- [How to complete this task]: Pull each line containing "nothing" out of the data and copy it.

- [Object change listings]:
· · ·
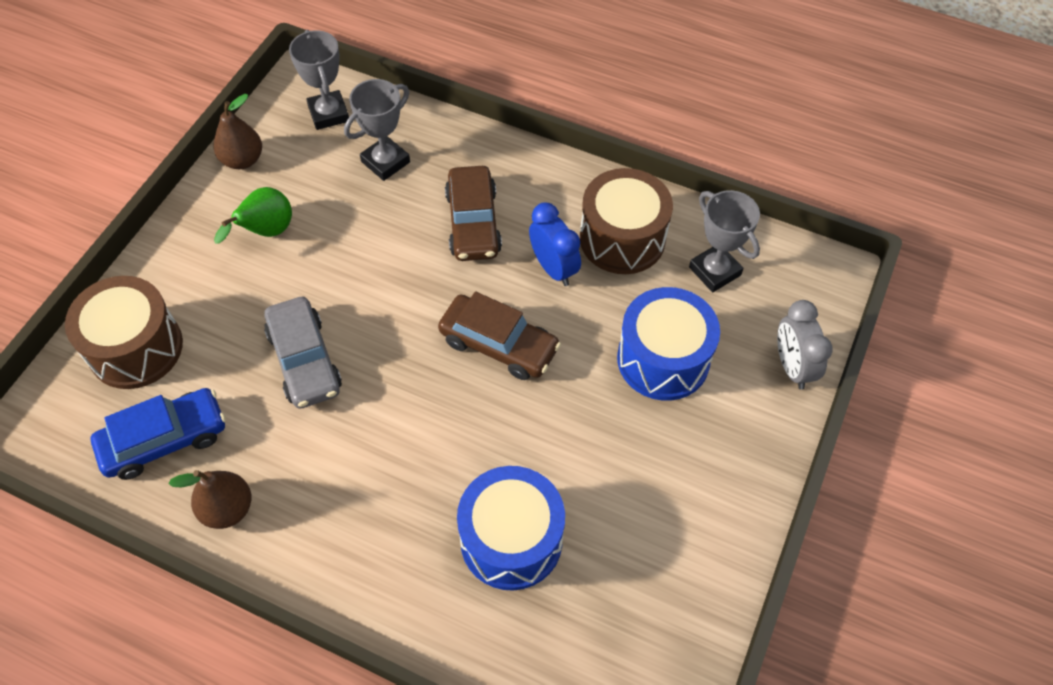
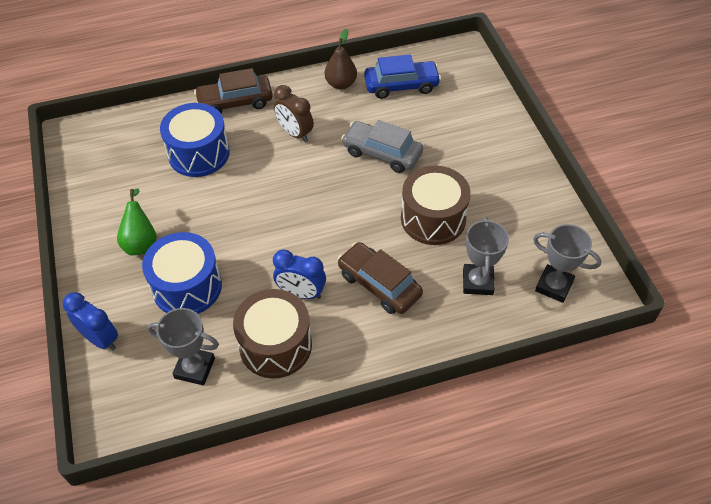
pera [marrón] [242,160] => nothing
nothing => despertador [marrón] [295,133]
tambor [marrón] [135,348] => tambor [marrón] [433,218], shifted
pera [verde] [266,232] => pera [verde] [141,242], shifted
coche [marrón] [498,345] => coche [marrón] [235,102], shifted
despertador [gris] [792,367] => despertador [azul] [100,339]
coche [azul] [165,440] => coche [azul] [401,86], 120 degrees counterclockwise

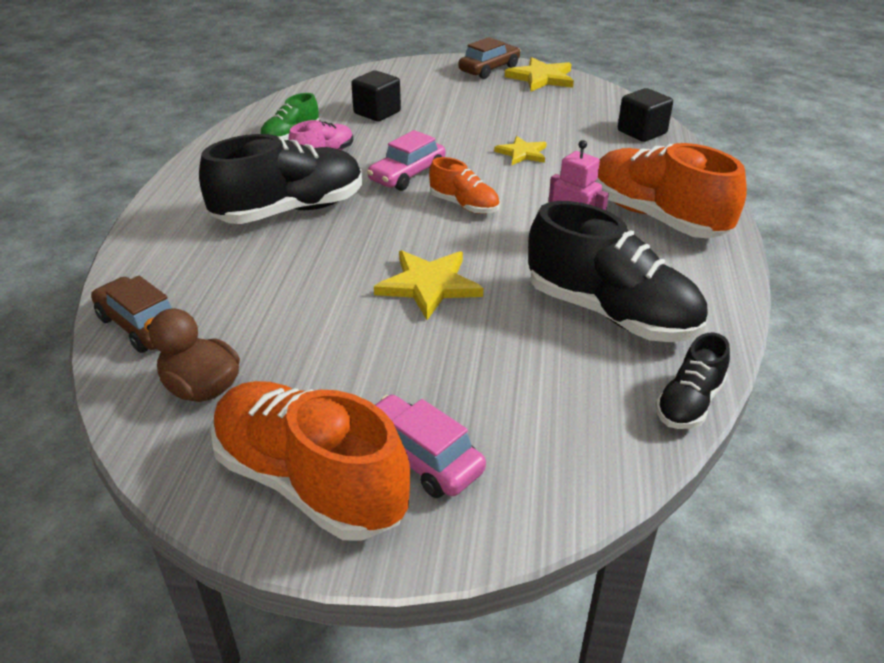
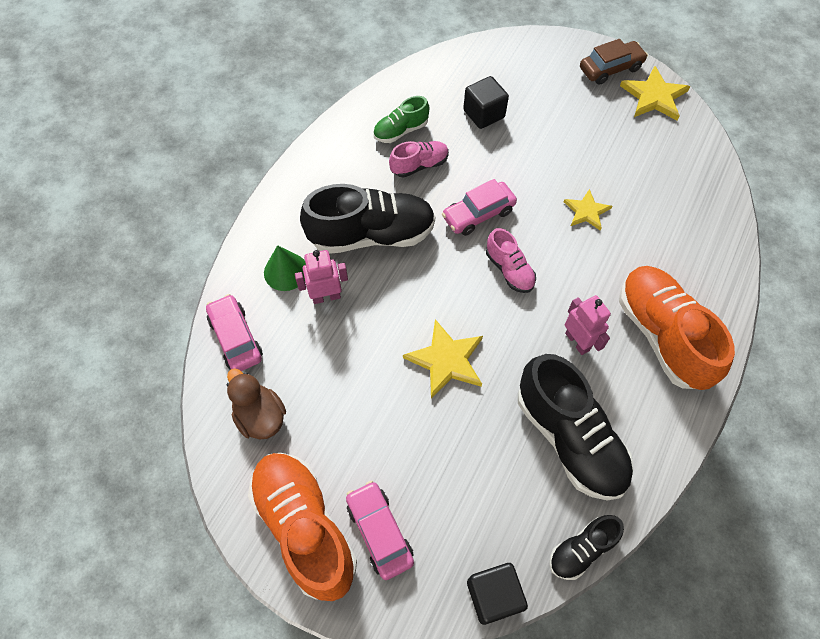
nothing => cono [verde] [286,271]
nothing => robot [rosa] [326,296]
cubo [negro] [642,132] => cubo [negro] [493,595], shifted
coche [marrón] [141,326] => coche [rosa] [236,338]
zapato [naranja] [464,205] => zapato [rosa] [509,270]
· · ·
- [Exercise solution]:
pera [marrón] [242,160] => nothing
nothing => despertador [marrón] [295,133]
nothing => cono [verde] [286,271]
nothing => robot [rosa] [326,296]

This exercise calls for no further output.